**Exercise**
Only the closing part of the listing is wanted: reproduce exactly the line containing "U1 pin IN+: GND -> +5V" and all lines below it.

[[ Exercise data, beginning ]]

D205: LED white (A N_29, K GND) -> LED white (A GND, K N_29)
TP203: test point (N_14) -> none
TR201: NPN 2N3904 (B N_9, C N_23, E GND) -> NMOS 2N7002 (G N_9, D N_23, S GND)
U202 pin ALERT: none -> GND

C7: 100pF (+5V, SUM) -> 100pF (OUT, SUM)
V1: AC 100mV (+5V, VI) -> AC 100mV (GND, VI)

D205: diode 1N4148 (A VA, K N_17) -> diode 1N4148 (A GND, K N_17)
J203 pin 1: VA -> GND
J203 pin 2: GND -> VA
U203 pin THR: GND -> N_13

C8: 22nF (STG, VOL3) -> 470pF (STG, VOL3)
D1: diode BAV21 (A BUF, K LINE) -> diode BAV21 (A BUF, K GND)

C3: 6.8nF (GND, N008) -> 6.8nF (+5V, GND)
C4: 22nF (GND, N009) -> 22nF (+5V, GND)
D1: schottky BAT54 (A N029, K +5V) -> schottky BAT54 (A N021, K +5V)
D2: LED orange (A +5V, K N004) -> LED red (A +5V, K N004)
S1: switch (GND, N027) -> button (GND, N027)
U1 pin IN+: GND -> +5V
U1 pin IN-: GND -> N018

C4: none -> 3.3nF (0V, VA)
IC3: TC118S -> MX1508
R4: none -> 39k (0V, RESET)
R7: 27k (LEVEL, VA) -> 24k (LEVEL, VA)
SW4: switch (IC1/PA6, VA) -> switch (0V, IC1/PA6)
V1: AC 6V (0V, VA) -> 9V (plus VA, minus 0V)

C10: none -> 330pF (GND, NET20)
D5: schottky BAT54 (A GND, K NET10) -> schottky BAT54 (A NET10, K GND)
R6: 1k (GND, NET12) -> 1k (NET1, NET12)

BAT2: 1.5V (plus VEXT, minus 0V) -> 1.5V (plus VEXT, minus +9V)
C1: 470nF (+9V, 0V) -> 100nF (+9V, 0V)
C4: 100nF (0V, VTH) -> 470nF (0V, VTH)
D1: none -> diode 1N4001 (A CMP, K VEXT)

[[ Exercise data, end ]]

**Exercise solution**
U1 pin IN+: GND -> +5V
U1 pin IN-: GND -> N018

C4: none -> 3.3nF (0V, VA)
IC3: TC118S -> MX1508
R4: none -> 39k (0V, RESET)
R7: 27k (LEVEL, VA) -> 24k (LEVEL, VA)
SW4: switch (IC1/PA6, VA) -> switch (0V, IC1/PA6)
V1: AC 6V (0V, VA) -> 9V (plus VA, minus 0V)

C10: none -> 330pF (GND, NET20)
D5: schottky BAT54 (A GND, K NET10) -> schottky BAT54 (A NET10, K GND)
R6: 1k (GND, NET12) -> 1k (NET1, NET12)

BAT2: 1.5V (plus VEXT, minus 0V) -> 1.5V (plus VEXT, minus +9V)
C1: 470nF (+9V, 0V) -> 100nF (+9V, 0V)
C4: 100nF (0V, VTH) -> 470nF (0V, VTH)
D1: none -> diode 1N4001 (A CMP, K VEXT)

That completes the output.